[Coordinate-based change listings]
___

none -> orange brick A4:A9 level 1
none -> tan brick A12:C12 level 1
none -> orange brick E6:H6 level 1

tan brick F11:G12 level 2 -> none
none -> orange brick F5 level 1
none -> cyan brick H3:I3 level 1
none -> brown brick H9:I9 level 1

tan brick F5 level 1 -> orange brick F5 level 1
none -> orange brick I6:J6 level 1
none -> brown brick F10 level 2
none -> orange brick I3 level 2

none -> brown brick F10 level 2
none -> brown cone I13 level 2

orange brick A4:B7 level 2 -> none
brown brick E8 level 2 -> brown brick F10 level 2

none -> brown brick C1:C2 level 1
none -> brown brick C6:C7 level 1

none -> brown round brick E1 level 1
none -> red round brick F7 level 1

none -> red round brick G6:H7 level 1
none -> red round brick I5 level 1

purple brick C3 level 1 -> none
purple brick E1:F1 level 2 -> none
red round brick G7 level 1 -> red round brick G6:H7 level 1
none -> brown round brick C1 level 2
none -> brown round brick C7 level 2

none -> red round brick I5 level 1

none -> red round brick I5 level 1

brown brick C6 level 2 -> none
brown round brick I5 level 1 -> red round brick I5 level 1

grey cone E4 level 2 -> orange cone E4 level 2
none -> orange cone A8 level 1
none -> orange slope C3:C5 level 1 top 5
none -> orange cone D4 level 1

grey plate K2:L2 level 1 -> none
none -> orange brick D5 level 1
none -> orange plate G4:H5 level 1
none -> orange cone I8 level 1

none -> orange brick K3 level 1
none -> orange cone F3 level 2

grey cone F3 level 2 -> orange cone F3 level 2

___

HOW TO COMPLETE THIS TASK:
Every record shown above should be written out again exactly.

WRITTEN SOLUTION:
none -> orange brick A4:A9 level 1
none -> tan brick A12:C12 level 1
none -> orange brick E6:H6 level 1

tan brick F11:G12 level 2 -> none
none -> orange brick F5 level 1
none -> cyan brick H3:I3 level 1
none -> brown brick H9:I9 level 1

tan brick F5 level 1 -> orange brick F5 level 1
none -> orange brick I6:J6 level 1
none -> brown brick F10 level 2
none -> orange brick I3 level 2

none -> brown brick F10 level 2
none -> brown cone I13 level 2

orange brick A4:B7 level 2 -> none
brown brick E8 level 2 -> brown brick F10 level 2

none -> brown brick C1:C2 level 1
none -> brown brick C6:C7 level 1

none -> brown round brick E1 level 1
none -> red round brick F7 level 1

none -> red round brick G6:H7 level 1
none -> red round brick I5 level 1

purple brick C3 level 1 -> none
purple brick E1:F1 level 2 -> none
red round brick G7 level 1 -> red round brick G6:H7 level 1
none -> brown round brick C1 level 2
none -> brown round brick C7 level 2

none -> red round brick I5 level 1

none -> red round brick I5 level 1

brown brick C6 level 2 -> none
brown round brick I5 level 1 -> red round brick I5 level 1

grey cone E4 level 2 -> orange cone E4 level 2
none -> orange cone A8 level 1
none -> orange slope C3:C5 level 1 top 5
none -> orange cone D4 level 1

grey plate K2:L2 level 1 -> none
none -> orange brick D5 level 1
none -> orange plate G4:H5 level 1
none -> orange cone I8 level 1

none -> orange brick K3 level 1
none -> orange cone F3 level 2

grey cone F3 level 2 -> orange cone F3 level 2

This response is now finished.